# What to produce
Reproduce the records from their first line up to and including the line with "I want to click on the farther", leaving out the pictures.

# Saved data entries
######

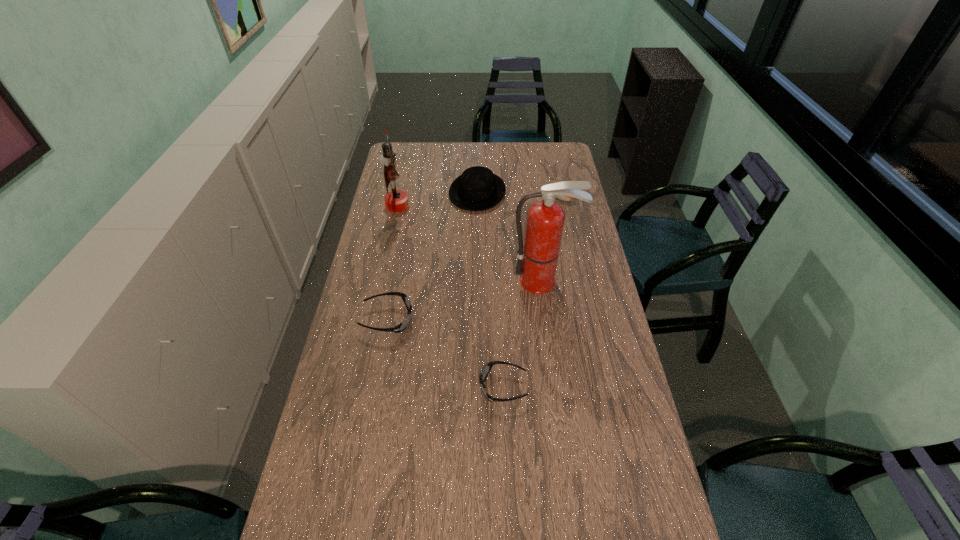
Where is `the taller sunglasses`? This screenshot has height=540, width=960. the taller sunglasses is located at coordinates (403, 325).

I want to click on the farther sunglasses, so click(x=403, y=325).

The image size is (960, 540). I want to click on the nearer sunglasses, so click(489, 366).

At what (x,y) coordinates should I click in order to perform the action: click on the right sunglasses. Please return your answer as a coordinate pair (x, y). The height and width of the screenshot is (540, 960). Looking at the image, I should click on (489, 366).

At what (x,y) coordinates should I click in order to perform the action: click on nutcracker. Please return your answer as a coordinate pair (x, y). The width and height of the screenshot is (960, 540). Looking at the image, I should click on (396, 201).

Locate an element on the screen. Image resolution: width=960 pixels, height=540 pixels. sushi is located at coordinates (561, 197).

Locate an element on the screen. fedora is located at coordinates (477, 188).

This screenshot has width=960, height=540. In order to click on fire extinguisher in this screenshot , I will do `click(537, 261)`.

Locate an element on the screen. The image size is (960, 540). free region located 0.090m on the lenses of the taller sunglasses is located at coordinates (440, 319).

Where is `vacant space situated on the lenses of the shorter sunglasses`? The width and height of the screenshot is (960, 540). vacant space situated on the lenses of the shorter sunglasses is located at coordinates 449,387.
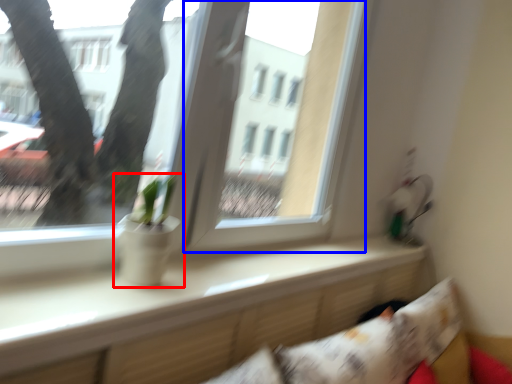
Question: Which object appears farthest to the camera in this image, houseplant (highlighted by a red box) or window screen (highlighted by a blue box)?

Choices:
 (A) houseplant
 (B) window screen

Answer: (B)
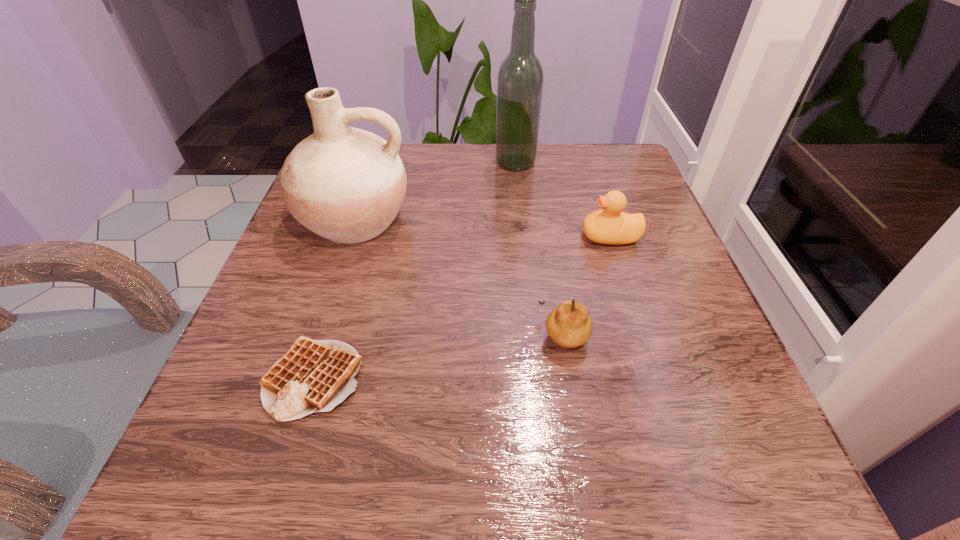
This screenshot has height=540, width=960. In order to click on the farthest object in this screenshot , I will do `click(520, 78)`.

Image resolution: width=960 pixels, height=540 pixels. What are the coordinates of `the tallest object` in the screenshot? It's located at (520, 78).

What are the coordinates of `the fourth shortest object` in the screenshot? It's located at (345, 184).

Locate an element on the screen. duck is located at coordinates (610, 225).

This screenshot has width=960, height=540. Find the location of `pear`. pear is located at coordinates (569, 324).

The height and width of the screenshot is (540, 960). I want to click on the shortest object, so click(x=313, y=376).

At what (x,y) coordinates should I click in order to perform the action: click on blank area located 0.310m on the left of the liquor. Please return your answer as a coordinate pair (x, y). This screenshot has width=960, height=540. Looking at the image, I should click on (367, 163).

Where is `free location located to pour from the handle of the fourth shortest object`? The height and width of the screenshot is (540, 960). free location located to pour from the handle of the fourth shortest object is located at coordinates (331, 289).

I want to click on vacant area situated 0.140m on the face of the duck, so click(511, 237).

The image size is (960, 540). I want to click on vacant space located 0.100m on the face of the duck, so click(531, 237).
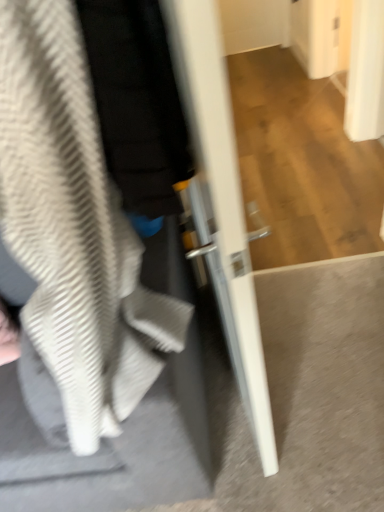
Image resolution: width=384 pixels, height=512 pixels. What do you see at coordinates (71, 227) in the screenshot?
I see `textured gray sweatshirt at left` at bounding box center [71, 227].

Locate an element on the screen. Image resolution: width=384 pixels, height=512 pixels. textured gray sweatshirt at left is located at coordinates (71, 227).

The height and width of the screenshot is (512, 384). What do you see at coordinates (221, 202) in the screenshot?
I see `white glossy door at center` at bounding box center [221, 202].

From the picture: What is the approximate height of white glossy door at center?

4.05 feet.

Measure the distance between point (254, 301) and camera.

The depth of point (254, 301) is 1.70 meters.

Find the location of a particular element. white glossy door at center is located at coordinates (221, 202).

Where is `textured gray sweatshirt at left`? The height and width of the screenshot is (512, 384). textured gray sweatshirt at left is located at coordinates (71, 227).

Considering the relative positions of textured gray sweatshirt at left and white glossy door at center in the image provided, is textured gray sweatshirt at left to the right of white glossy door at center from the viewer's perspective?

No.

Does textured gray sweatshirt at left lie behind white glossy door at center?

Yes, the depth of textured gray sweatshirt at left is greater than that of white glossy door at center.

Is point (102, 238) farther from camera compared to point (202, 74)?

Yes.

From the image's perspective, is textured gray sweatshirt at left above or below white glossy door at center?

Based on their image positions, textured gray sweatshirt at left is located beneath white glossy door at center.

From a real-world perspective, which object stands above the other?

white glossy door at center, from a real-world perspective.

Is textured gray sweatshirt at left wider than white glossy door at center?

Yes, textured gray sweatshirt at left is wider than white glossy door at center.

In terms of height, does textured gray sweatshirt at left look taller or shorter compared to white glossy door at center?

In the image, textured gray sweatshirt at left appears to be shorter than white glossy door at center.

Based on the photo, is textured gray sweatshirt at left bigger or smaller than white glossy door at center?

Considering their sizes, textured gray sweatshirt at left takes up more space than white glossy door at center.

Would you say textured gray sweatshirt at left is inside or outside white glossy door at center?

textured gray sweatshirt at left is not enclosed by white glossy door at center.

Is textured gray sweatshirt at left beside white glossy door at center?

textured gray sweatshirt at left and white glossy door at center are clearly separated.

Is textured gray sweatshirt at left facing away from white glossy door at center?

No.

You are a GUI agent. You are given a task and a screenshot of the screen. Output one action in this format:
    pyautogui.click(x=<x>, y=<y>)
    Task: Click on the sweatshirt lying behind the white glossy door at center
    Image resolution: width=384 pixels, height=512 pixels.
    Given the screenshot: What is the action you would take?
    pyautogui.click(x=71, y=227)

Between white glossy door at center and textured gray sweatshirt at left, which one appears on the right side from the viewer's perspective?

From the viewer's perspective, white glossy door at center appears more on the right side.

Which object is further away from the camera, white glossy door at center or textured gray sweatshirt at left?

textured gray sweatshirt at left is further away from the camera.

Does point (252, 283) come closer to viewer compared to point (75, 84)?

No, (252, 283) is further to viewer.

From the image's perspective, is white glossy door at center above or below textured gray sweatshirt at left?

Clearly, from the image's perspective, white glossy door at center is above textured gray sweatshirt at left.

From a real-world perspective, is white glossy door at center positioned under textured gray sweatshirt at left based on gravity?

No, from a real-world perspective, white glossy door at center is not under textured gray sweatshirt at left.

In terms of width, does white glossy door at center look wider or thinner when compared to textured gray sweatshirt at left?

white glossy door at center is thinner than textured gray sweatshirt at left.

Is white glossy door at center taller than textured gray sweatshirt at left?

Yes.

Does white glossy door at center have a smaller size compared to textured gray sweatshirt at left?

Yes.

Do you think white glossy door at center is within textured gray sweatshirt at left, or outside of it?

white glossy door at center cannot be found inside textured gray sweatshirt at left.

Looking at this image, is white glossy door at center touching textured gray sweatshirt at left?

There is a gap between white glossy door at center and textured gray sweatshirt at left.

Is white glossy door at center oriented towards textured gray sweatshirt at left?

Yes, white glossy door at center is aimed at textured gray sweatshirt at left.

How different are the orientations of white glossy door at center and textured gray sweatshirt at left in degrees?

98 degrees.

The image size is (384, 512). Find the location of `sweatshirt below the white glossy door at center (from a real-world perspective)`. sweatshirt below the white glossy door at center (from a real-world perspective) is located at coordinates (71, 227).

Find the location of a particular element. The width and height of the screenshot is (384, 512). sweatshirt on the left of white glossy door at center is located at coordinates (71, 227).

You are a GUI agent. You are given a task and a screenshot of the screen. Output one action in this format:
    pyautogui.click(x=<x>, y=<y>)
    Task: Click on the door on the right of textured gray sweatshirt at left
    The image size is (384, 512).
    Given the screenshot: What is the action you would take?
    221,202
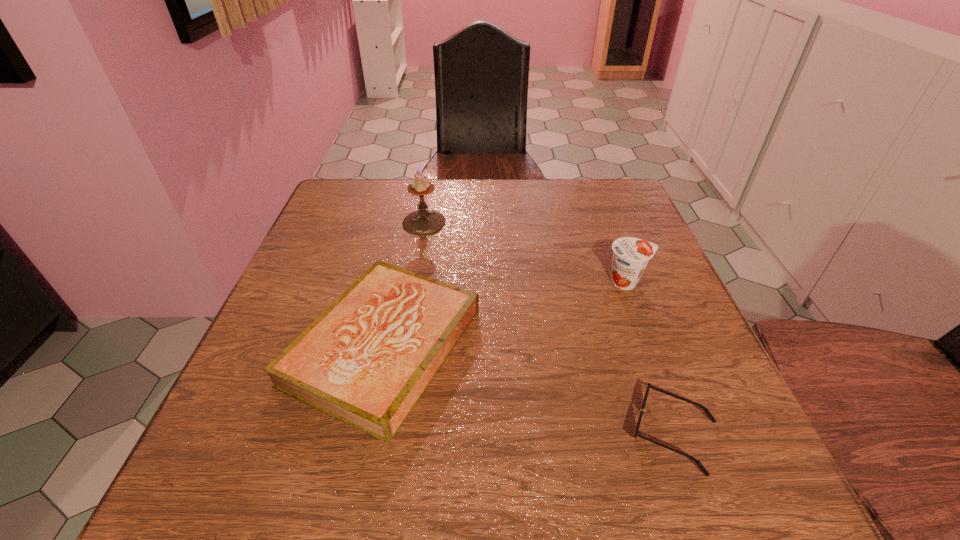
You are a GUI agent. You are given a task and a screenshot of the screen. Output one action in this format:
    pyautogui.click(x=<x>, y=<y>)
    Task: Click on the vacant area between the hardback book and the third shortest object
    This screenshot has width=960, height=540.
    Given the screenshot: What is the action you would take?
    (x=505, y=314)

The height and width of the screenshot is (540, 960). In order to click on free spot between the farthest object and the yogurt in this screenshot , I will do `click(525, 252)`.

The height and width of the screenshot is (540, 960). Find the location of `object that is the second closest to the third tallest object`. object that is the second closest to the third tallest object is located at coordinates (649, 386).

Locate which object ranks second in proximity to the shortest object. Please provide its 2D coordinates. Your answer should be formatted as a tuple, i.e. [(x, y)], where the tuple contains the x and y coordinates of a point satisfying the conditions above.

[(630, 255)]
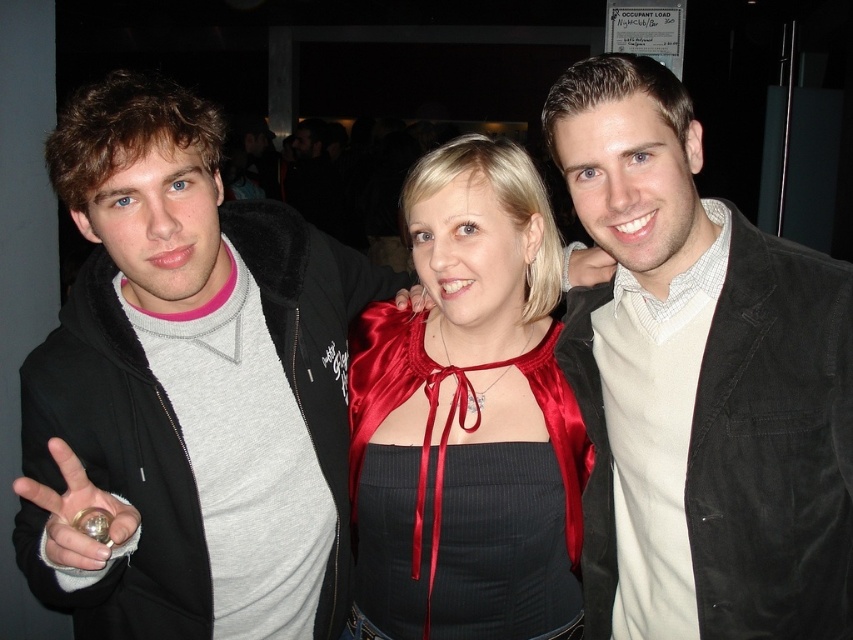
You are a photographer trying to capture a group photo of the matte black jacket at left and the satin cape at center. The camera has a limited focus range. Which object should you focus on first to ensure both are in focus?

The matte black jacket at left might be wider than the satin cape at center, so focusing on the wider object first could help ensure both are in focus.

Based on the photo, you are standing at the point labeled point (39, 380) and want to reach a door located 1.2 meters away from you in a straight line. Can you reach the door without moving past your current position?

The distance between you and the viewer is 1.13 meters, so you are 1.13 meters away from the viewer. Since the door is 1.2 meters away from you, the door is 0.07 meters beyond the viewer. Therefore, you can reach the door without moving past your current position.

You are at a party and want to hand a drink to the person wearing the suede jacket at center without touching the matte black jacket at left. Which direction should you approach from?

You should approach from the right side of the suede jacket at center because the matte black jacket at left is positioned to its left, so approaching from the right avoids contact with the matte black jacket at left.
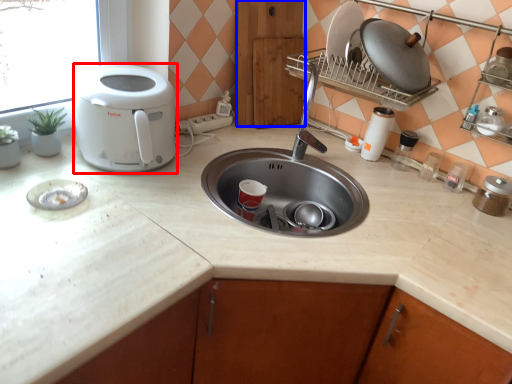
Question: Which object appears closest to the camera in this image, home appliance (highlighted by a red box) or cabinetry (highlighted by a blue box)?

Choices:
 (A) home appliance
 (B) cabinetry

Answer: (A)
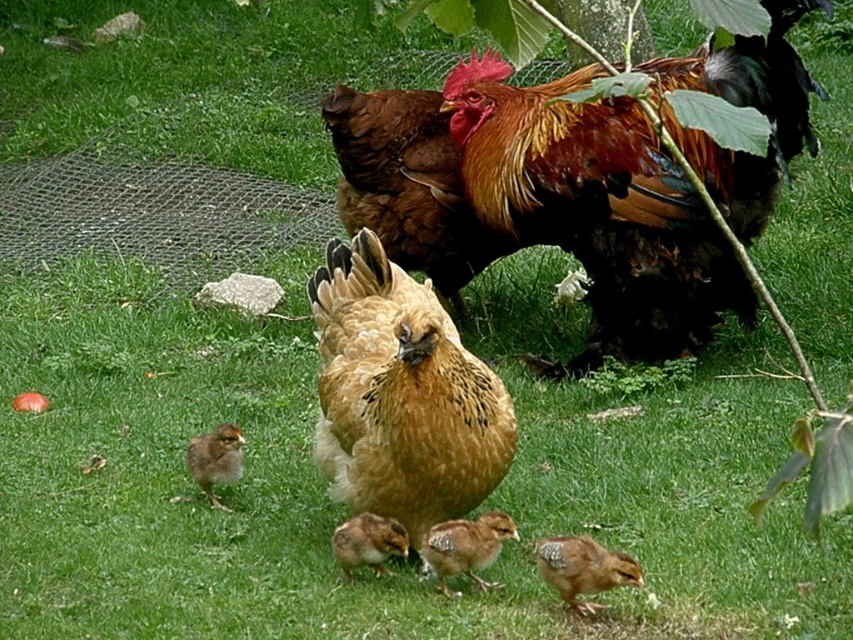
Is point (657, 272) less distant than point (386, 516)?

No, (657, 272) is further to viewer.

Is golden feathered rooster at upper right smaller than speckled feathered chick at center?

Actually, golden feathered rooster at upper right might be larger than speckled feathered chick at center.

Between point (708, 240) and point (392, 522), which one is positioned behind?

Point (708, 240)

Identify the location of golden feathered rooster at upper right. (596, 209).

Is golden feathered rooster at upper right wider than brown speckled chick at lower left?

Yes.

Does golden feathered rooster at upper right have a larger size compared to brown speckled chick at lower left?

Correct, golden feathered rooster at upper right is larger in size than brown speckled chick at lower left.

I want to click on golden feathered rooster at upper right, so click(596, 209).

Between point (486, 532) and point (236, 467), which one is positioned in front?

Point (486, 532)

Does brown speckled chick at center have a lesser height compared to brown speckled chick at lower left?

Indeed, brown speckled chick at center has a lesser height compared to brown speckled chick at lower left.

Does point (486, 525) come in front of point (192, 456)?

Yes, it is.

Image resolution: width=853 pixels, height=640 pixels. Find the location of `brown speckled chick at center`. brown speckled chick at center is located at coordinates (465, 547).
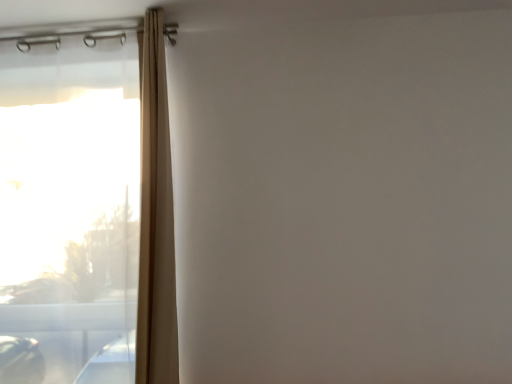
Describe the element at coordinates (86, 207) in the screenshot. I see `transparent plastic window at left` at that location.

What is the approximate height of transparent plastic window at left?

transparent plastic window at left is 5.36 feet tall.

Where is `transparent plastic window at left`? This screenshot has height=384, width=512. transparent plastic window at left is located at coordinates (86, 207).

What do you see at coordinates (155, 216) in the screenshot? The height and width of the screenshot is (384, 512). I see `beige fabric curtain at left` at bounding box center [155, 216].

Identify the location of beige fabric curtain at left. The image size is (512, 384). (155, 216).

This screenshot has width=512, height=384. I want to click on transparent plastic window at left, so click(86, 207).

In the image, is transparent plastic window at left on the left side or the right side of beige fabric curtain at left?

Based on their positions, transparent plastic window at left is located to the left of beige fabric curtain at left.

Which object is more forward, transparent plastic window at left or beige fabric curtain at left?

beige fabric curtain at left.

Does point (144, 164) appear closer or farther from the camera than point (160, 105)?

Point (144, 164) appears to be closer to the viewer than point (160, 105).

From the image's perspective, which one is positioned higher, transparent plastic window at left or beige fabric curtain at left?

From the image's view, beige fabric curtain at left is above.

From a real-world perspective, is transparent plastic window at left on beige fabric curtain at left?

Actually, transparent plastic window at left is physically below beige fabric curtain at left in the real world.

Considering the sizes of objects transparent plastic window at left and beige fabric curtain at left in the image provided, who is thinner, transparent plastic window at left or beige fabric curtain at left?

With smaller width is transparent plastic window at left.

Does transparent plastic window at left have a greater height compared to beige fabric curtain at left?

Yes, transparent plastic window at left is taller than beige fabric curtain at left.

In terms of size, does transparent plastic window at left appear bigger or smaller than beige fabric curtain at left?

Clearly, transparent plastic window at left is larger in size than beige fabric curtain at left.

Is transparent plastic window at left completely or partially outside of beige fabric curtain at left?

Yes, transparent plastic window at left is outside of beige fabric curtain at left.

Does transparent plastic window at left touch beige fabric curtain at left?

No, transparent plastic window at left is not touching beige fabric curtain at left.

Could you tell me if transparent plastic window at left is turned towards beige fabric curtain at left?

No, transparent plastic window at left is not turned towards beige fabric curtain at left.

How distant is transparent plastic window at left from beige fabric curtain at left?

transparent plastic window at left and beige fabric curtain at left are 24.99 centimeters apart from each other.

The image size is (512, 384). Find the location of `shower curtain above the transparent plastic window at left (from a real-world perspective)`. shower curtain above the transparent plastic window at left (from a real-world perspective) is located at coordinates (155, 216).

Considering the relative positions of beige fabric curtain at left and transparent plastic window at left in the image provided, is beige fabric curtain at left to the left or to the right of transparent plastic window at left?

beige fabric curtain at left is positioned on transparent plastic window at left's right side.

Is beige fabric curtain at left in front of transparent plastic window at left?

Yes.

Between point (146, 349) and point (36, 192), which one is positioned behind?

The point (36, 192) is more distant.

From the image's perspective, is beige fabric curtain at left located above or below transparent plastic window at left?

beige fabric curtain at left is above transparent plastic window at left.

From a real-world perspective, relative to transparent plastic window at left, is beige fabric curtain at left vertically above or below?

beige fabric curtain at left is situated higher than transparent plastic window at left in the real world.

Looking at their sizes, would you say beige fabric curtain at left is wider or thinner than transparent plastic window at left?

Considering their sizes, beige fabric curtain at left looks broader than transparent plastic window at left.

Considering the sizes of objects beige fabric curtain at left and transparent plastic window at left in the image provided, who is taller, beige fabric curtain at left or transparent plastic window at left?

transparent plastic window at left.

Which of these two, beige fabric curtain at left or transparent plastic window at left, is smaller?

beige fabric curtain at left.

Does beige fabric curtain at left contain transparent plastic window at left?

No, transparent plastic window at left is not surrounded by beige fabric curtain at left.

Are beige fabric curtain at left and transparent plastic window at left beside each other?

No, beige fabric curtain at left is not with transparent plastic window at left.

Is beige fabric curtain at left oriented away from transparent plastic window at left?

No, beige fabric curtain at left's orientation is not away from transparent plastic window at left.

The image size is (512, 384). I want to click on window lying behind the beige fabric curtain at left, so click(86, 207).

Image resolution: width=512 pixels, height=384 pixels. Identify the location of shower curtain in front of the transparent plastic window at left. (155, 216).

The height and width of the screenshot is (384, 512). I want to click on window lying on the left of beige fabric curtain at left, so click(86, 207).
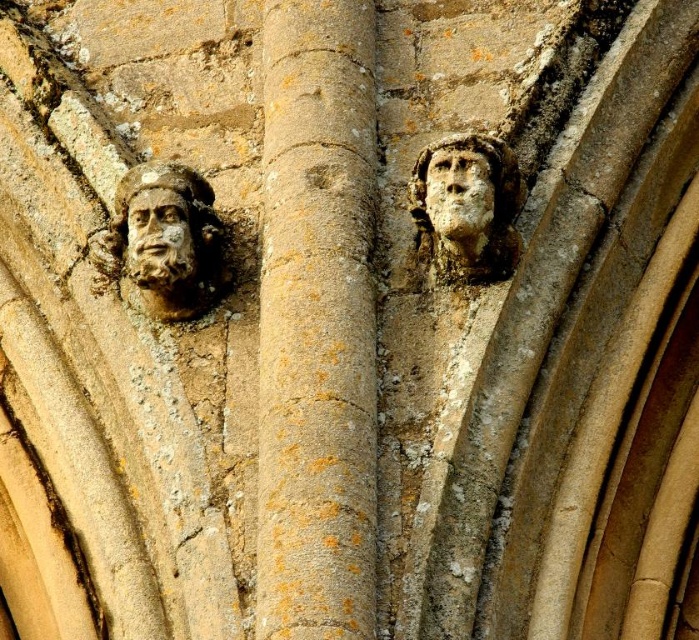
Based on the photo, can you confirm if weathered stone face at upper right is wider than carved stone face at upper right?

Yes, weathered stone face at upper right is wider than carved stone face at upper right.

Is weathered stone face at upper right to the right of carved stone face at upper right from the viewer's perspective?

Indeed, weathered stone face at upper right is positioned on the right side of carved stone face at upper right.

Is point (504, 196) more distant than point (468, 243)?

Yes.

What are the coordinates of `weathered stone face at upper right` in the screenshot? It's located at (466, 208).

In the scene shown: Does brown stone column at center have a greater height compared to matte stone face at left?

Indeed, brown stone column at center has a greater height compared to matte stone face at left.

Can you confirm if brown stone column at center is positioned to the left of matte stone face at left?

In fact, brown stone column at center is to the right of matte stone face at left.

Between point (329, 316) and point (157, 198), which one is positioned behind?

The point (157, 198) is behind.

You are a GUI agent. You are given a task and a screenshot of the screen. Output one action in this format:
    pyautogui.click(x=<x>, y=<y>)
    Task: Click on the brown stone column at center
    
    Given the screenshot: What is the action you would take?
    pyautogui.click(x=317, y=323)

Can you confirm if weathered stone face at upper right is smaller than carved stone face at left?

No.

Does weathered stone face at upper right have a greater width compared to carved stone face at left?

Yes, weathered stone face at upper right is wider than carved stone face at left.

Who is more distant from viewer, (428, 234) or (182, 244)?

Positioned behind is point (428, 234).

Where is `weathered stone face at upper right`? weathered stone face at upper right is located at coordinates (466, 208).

######

# Exercise result
Where is `the taller sunglasses`? This screenshot has height=540, width=960. the taller sunglasses is located at coordinates (403, 325).

I want to click on the farther sunglasses, so click(x=403, y=325).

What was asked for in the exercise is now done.